Exercise aim: What is needed is an exact copy of the lines from the one containing "colour | orange" through the last line of the entries below, both included.

--

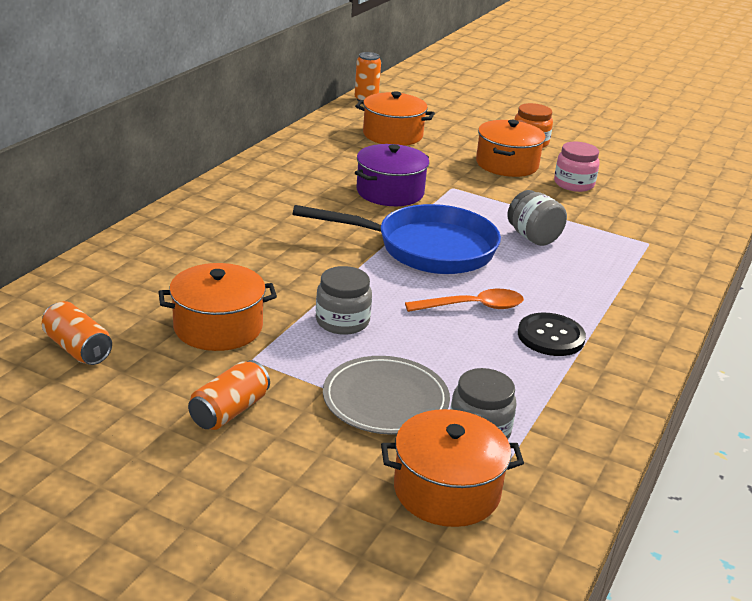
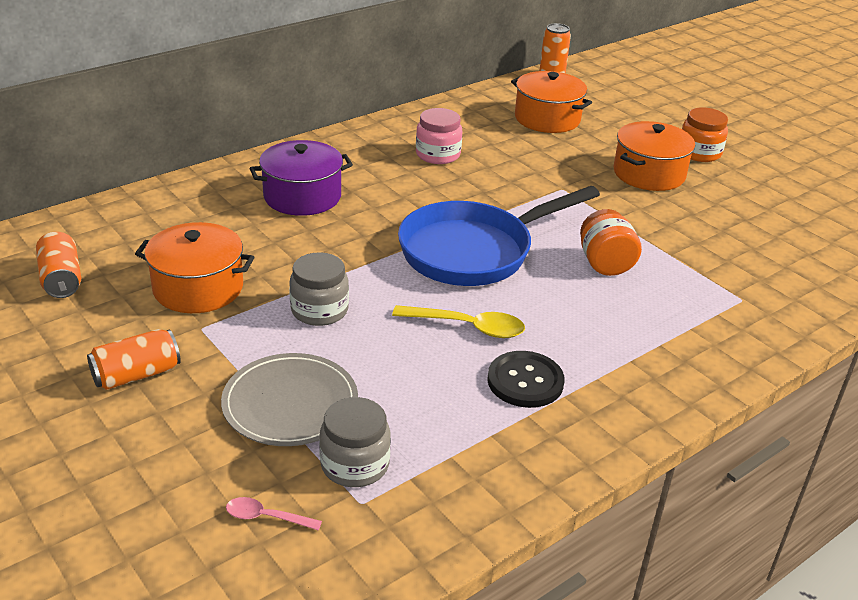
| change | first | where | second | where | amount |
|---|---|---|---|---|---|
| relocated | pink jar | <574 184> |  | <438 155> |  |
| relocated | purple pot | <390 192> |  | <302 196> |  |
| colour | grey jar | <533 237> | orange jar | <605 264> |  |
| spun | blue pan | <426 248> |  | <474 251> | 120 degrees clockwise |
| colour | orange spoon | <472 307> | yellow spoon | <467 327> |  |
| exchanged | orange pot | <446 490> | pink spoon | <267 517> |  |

--

Exercise output:
| colour | orange spoon | <472 307> | yellow spoon | <467 327> |  |
| exchanged | orange pot | <446 490> | pink spoon | <267 517> |  |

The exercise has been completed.